> **Problem statement**
Filter the data below, keeping only lines that contain "yellow".

> **Listed records**
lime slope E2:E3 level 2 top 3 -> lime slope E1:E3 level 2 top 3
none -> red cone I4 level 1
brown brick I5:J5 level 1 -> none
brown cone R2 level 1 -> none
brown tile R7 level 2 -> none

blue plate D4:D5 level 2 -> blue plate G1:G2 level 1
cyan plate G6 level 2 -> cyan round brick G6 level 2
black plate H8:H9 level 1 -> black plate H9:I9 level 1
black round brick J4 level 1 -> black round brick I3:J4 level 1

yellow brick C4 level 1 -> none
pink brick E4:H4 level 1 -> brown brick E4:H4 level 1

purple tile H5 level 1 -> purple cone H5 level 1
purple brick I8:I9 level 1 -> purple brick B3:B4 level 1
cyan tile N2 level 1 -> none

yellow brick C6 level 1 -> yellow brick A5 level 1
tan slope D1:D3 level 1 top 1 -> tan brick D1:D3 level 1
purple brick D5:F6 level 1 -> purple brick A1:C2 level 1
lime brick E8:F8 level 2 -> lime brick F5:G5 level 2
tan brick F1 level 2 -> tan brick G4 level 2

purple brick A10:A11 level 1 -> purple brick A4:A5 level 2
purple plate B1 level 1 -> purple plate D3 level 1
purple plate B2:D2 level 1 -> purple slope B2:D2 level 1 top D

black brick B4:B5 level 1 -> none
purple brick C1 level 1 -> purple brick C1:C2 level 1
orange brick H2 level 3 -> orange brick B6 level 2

> **Written answer**
yellow brick C4 level 1 -> none
yellow brick C6 level 1 -> yellow brick A5 level 1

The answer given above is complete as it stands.